BEGIN Data supplied
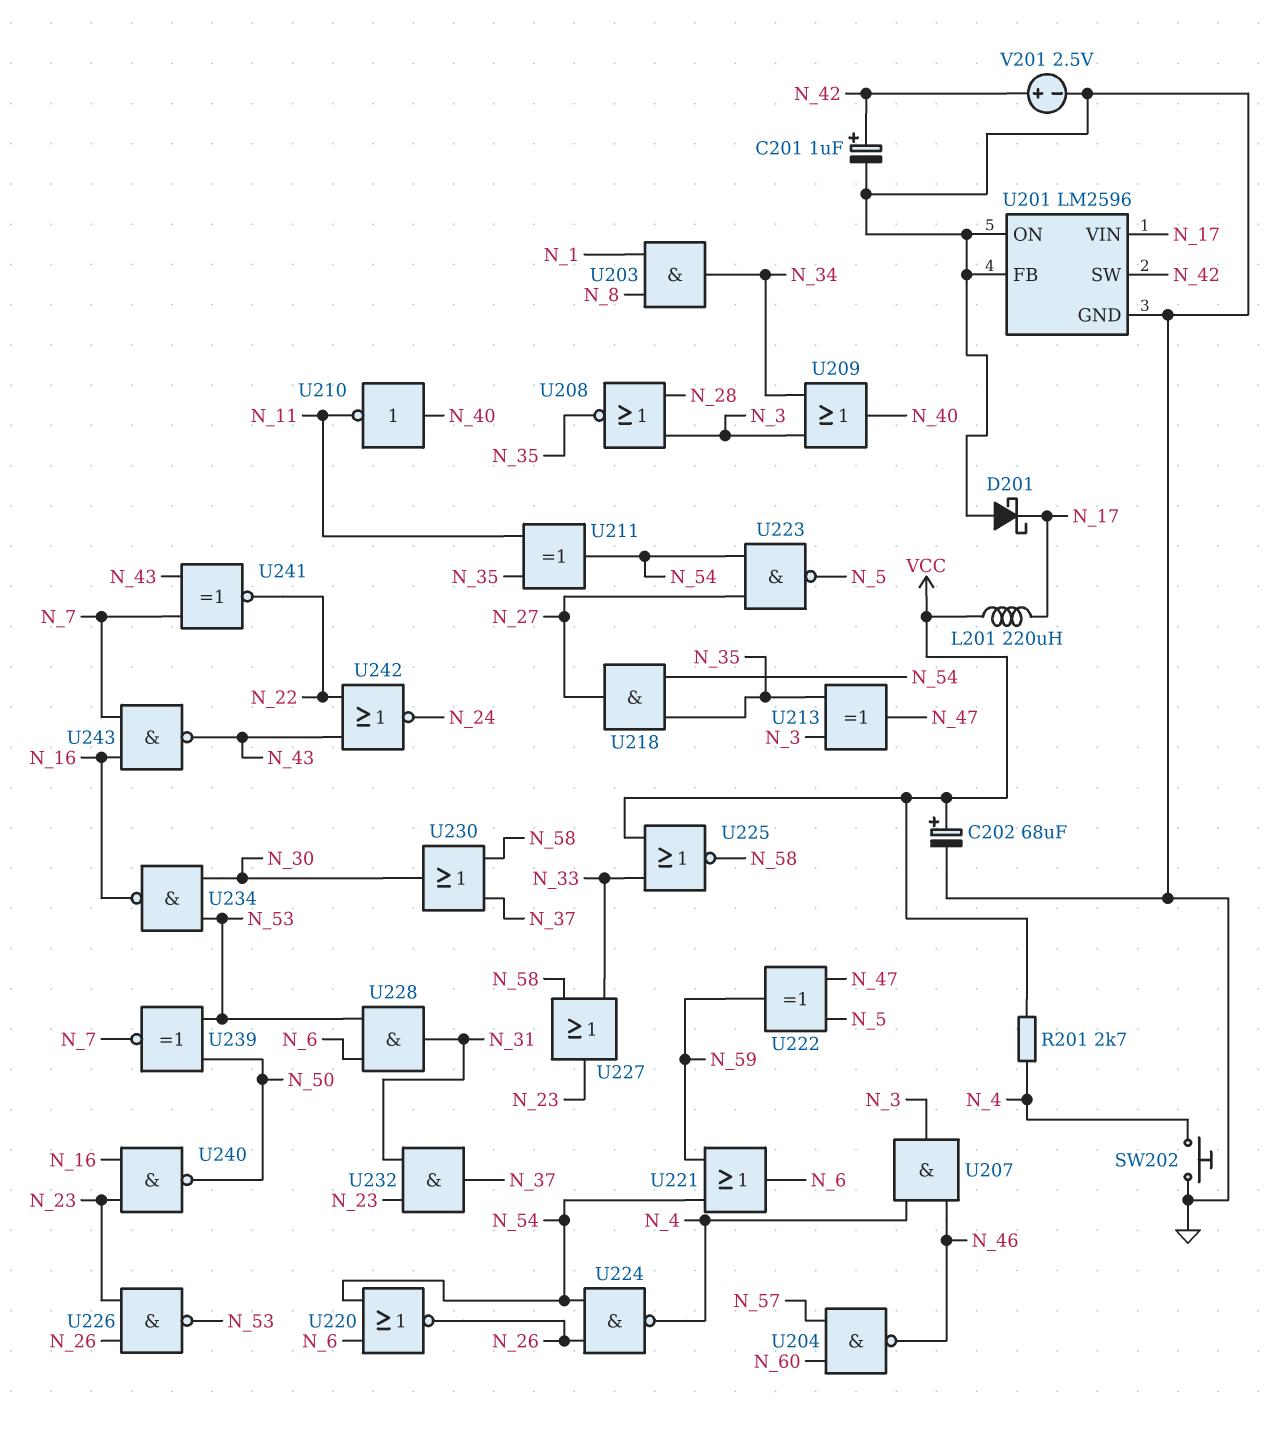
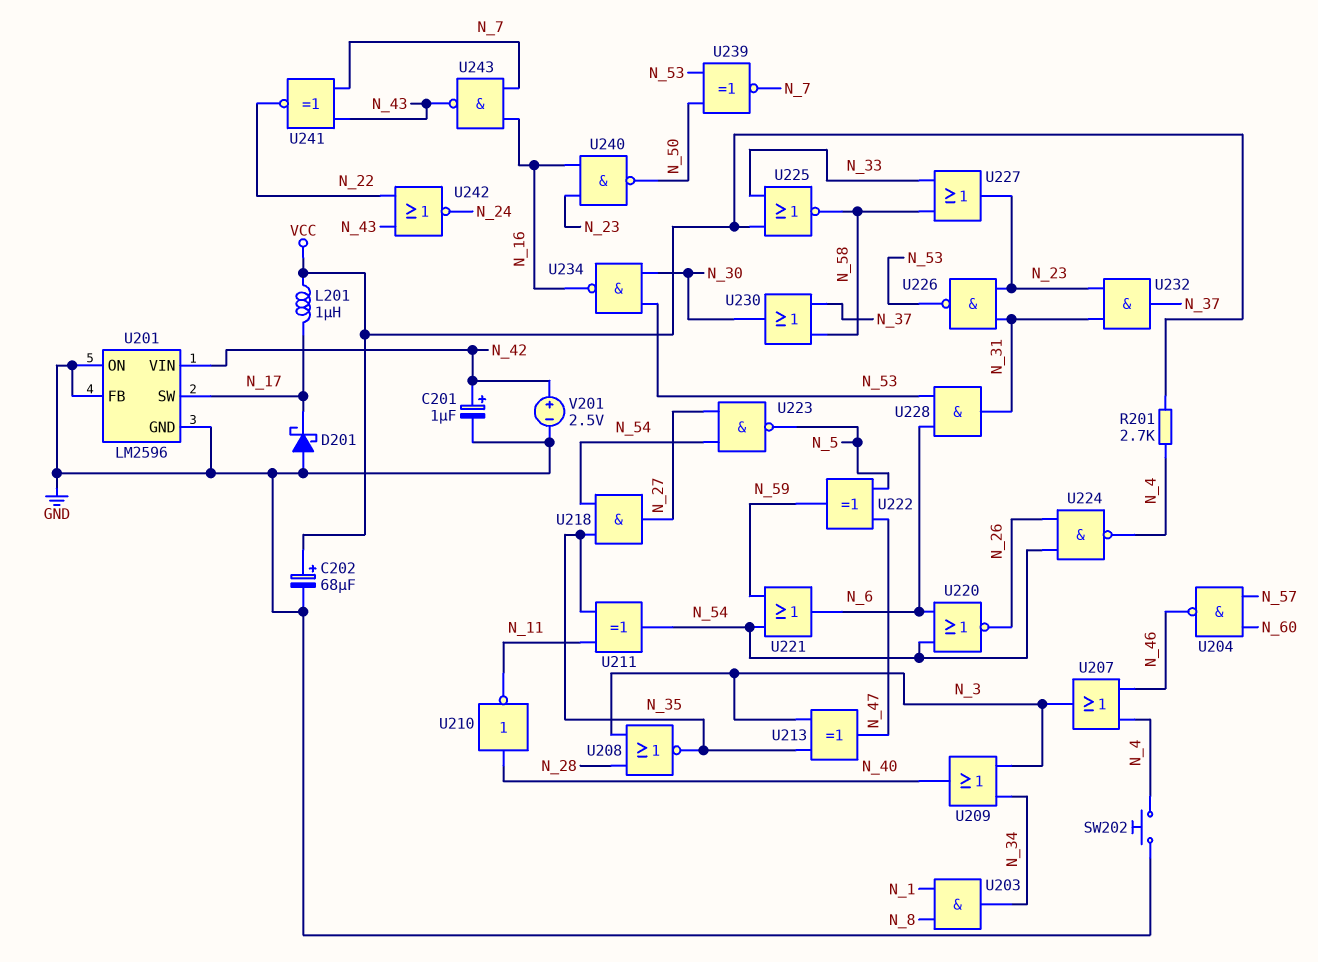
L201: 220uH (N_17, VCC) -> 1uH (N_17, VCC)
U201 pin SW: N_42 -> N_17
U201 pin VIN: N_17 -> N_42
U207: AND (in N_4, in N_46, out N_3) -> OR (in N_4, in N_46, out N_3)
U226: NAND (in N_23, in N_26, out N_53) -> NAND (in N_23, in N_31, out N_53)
END Data supplied
Without the pictures, give the entries above back exactly.

__Answer box__
L201: 220uH (N_17, VCC) -> 1uH (N_17, VCC)
U201 pin SW: N_42 -> N_17
U201 pin VIN: N_17 -> N_42
U207: AND (in N_4, in N_46, out N_3) -> OR (in N_4, in N_46, out N_3)
U226: NAND (in N_23, in N_26, out N_53) -> NAND (in N_23, in N_31, out N_53)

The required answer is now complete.